## ASSIGNMENT
Please transcribe every entry below exactly, without including the pictures.

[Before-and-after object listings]
┄┄┄┄┄┄┄┄┄┄┄┄┄┄┄┄┄┄┄┄

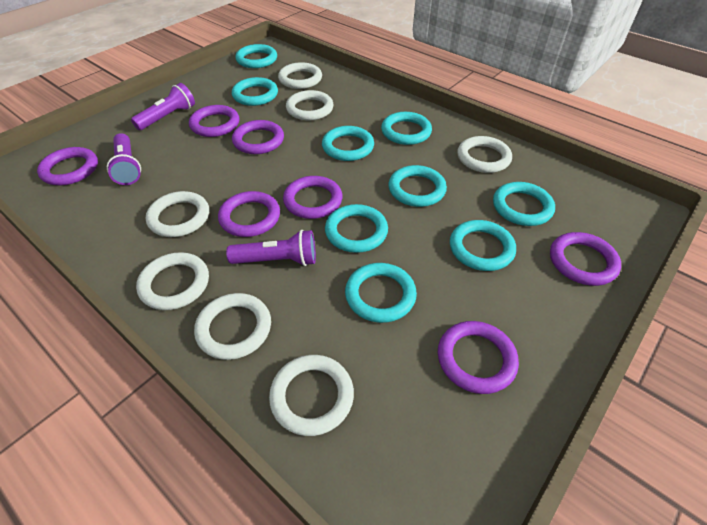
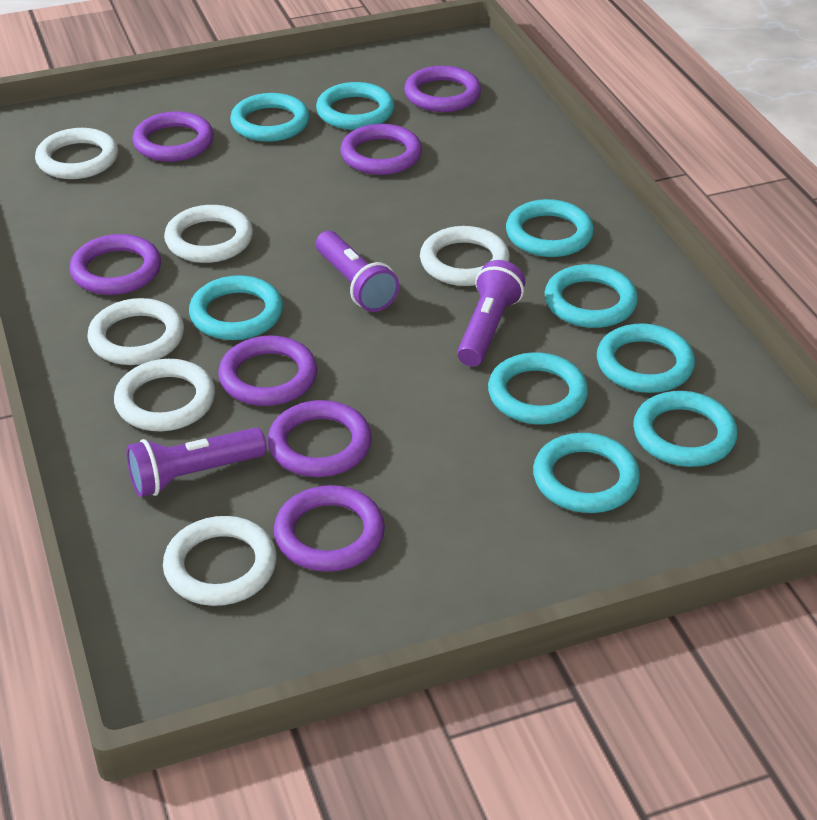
white ring: 7 -> 6

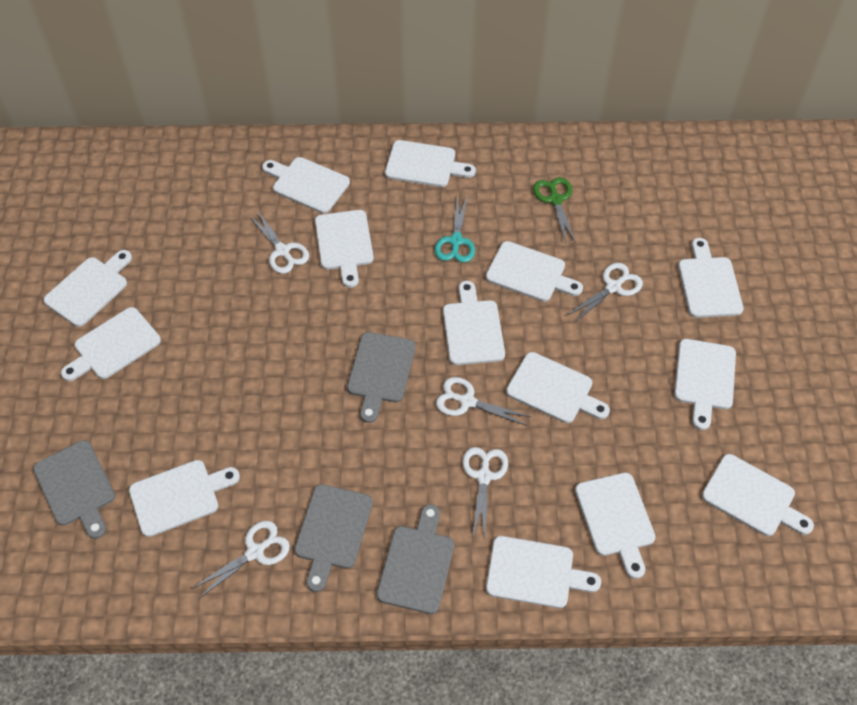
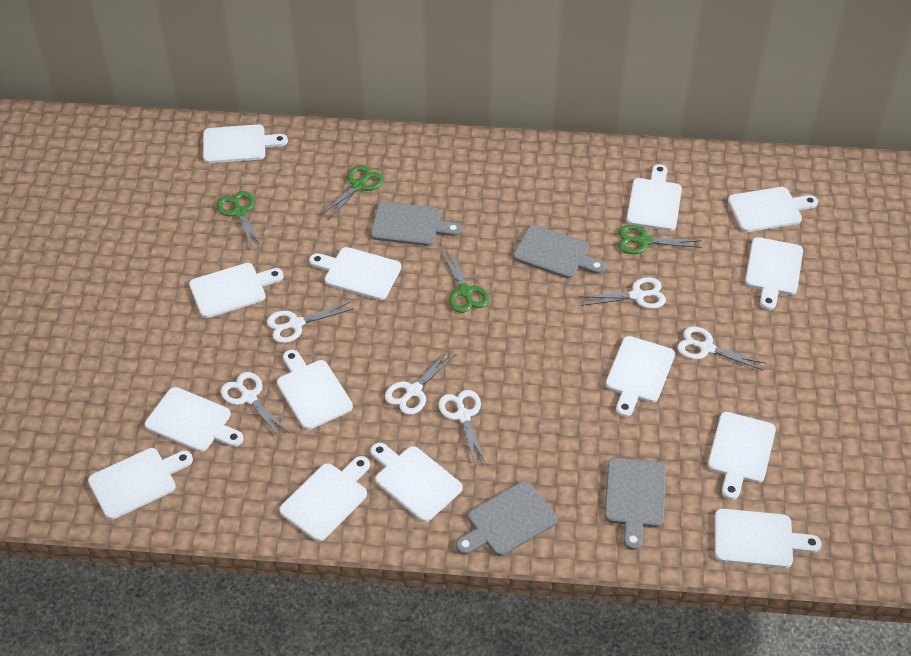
green scissors: 1 -> 4
turquoise scissors: 1 -> 0
white scissors: 5 -> 6

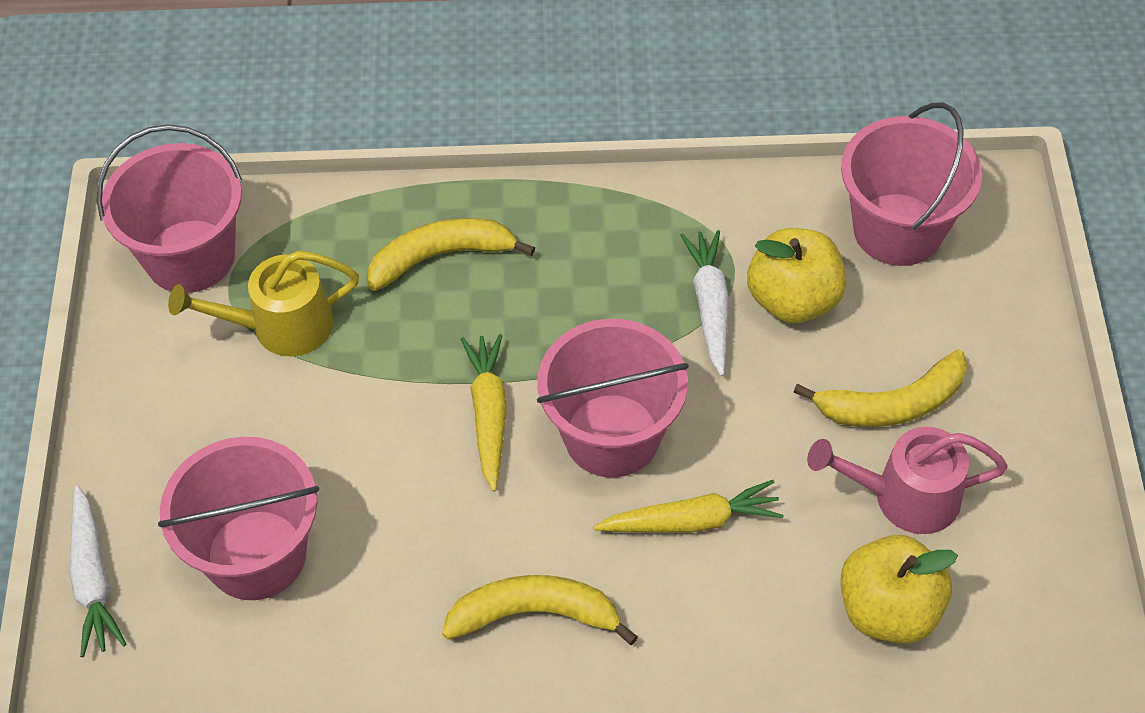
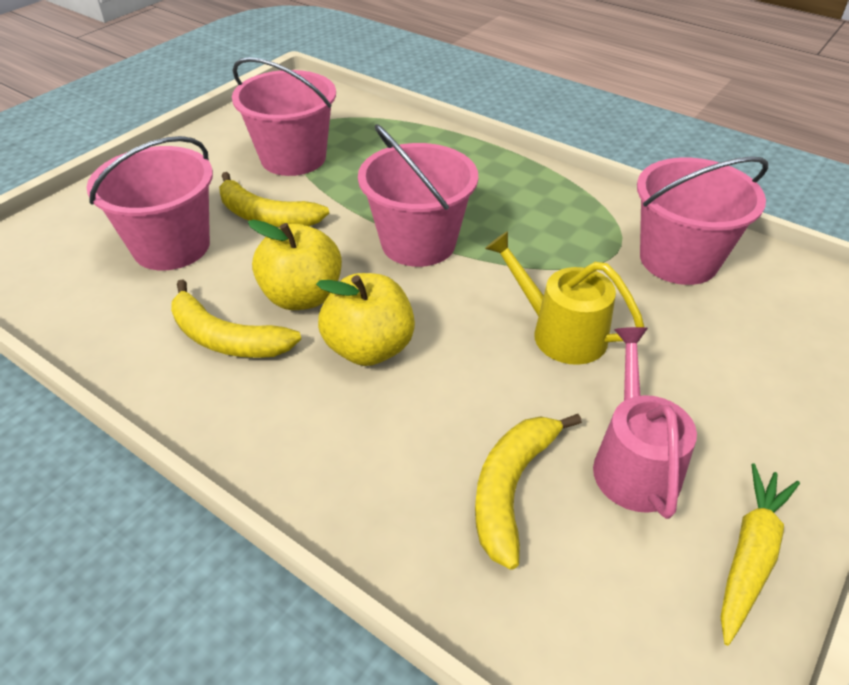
white carrot: 2 -> 0
yellow carrot: 2 -> 1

┄┄┄┄┄┄┄┄┄┄┄┄┄┄┄┄┄┄┄┄

## RESPONSE TO THIS EXERCISE
white ring: 7 -> 6

green scissors: 1 -> 4
turquoise scissors: 1 -> 0
white scissors: 5 -> 6

white carrot: 2 -> 0
yellow carrot: 2 -> 1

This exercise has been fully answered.